Use the entries below to count the lines that hold the word "none"; answer with the number only.

··········

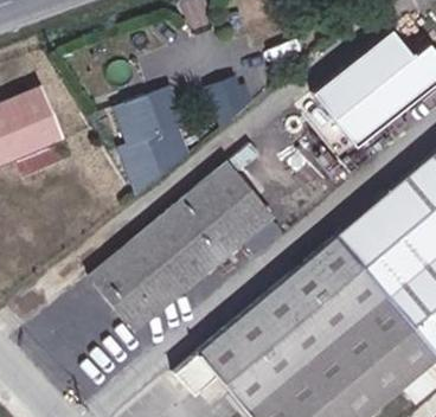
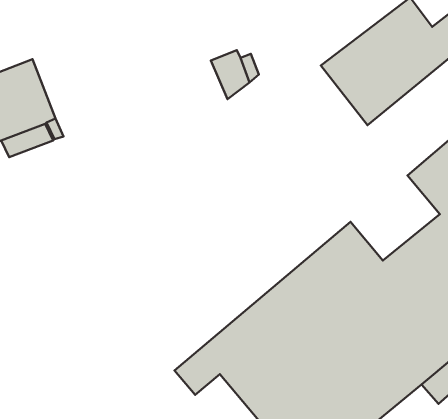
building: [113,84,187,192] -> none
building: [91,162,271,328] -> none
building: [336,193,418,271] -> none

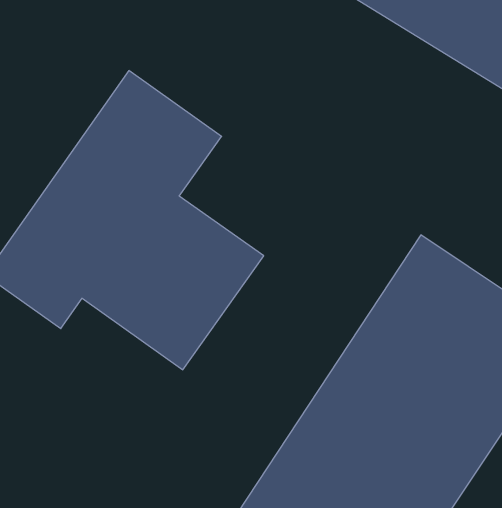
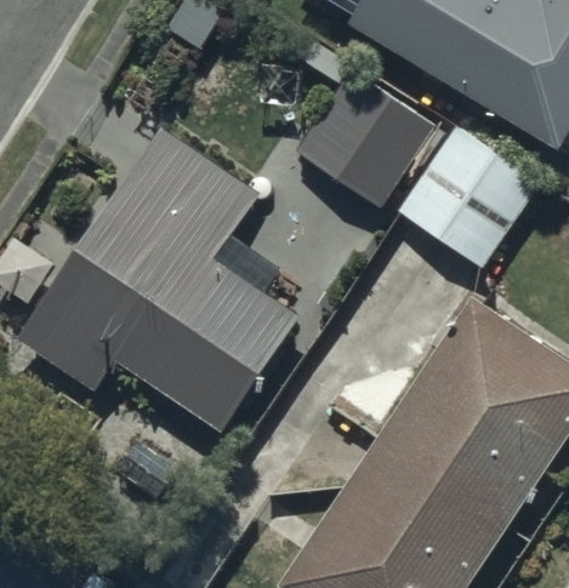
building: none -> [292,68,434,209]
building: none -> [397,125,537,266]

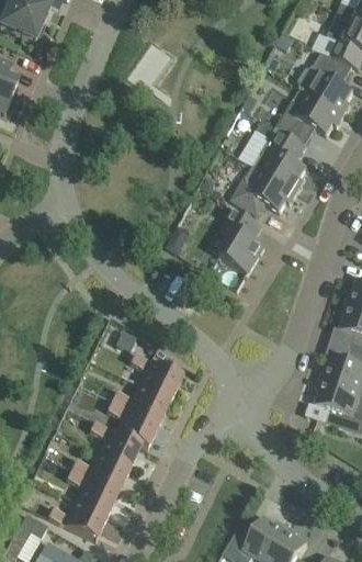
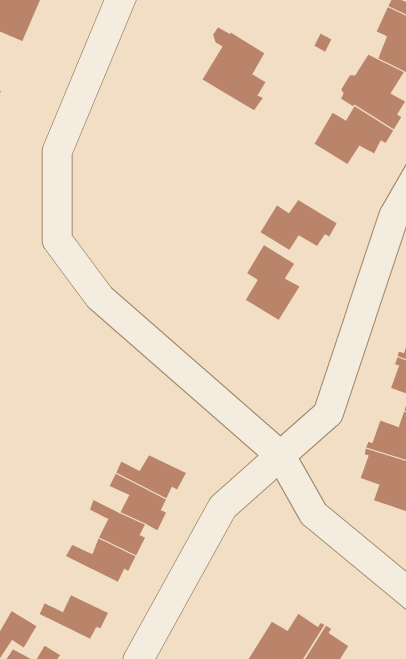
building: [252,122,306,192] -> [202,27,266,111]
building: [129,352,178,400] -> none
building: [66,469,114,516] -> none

··········

ANSWER BOX.
7